## PROBLEM DESCRIPTION
Send back the data below exactly. Drop every picture.

## LISTED RECORDS
[Start of section]

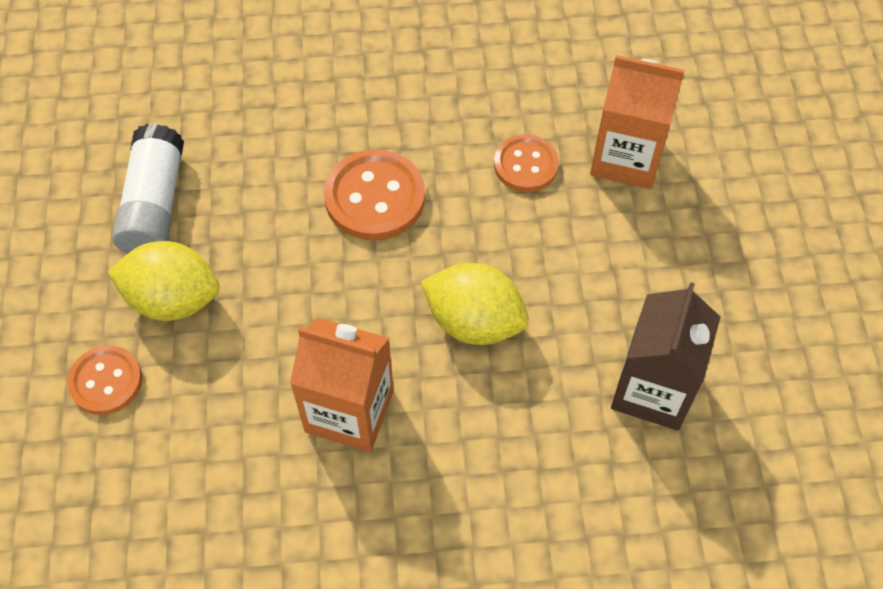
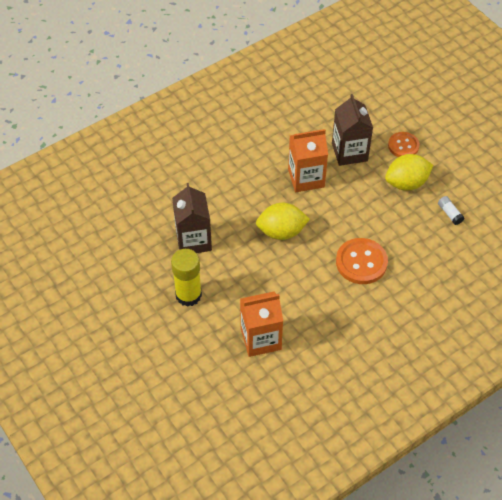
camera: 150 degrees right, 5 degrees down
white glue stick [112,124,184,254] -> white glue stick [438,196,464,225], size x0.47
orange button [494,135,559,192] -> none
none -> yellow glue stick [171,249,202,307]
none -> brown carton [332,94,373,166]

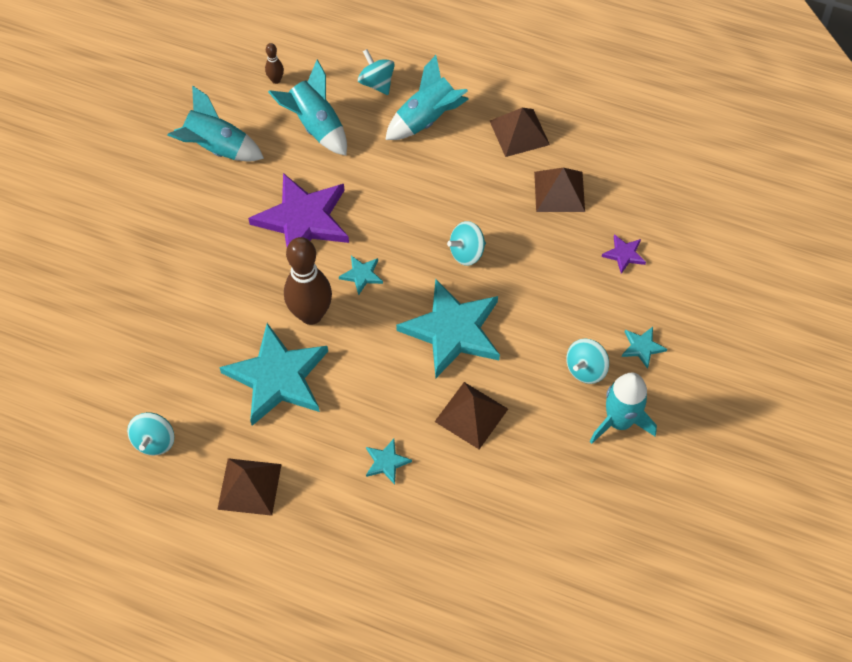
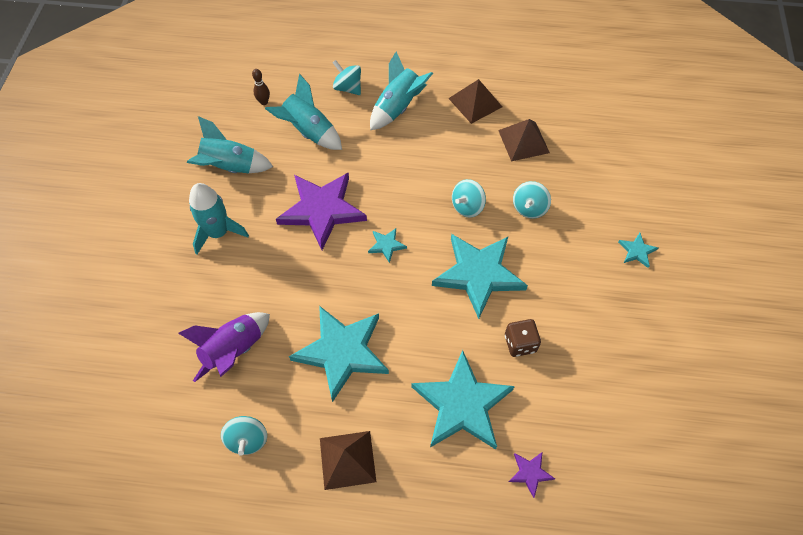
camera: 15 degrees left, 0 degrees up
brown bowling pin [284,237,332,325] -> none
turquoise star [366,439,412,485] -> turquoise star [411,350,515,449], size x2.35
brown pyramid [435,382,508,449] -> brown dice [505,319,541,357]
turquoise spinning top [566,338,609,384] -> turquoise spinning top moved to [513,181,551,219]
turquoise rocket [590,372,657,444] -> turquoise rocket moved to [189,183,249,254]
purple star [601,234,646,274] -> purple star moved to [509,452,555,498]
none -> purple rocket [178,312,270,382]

[End of section]

## ANSWER FOR THIS EXERCISE
camera: 150 degrees right, 5 degrees down
white glue stick [112,124,184,254] -> white glue stick [438,196,464,225], size x0.47
orange button [494,135,559,192] -> none
none -> yellow glue stick [171,249,202,307]
none -> brown carton [332,94,373,166]

camera: 15 degrees left, 0 degrees up
brown bowling pin [284,237,332,325] -> none
turquoise star [366,439,412,485] -> turquoise star [411,350,515,449], size x2.35
brown pyramid [435,382,508,449] -> brown dice [505,319,541,357]
turquoise spinning top [566,338,609,384] -> turquoise spinning top moved to [513,181,551,219]
turquoise rocket [590,372,657,444] -> turquoise rocket moved to [189,183,249,254]
purple star [601,234,646,274] -> purple star moved to [509,452,555,498]
none -> purple rocket [178,312,270,382]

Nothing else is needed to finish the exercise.